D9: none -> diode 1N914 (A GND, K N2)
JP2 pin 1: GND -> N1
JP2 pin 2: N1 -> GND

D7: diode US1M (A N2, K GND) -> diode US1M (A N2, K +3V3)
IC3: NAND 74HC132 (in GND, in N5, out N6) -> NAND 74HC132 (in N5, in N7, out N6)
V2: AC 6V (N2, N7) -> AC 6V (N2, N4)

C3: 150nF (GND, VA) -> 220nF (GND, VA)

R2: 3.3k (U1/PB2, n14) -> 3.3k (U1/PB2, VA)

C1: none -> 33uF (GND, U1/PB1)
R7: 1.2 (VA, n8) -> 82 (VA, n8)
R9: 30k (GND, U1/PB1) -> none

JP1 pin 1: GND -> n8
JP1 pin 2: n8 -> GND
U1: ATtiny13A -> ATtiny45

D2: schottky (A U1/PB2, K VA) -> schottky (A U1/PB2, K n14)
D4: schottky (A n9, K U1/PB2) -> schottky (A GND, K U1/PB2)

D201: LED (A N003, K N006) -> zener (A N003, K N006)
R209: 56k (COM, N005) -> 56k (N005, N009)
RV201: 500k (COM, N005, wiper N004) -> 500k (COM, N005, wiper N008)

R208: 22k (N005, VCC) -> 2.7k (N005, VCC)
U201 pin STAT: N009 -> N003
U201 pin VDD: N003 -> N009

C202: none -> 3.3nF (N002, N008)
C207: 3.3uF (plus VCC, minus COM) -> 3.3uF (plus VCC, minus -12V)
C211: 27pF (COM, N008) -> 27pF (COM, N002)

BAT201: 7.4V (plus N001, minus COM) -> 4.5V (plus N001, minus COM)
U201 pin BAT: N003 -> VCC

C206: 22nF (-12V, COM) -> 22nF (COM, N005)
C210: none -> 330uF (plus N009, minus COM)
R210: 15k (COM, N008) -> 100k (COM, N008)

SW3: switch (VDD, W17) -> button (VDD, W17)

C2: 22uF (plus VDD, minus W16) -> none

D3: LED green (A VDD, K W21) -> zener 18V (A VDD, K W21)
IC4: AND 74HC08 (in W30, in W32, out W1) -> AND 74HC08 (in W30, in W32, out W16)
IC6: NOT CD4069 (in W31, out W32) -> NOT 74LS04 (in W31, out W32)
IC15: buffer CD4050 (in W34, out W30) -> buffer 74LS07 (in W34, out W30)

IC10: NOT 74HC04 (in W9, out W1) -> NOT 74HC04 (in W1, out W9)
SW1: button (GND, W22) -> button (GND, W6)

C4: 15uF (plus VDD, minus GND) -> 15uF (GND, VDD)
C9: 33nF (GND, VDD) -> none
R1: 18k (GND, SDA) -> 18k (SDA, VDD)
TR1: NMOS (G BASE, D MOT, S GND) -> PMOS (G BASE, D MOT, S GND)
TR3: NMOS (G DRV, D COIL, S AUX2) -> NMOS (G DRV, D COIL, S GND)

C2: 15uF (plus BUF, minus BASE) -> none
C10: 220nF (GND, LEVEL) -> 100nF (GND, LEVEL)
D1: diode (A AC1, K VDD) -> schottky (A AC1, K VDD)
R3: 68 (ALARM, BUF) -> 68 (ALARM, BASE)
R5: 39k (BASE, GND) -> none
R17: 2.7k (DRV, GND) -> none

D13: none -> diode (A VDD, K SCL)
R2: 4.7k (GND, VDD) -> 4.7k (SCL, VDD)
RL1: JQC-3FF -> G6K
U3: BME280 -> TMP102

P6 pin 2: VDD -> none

************

Assignment:
Supply only the count of lines above holding "NMOS".

Answer to the exercise:
2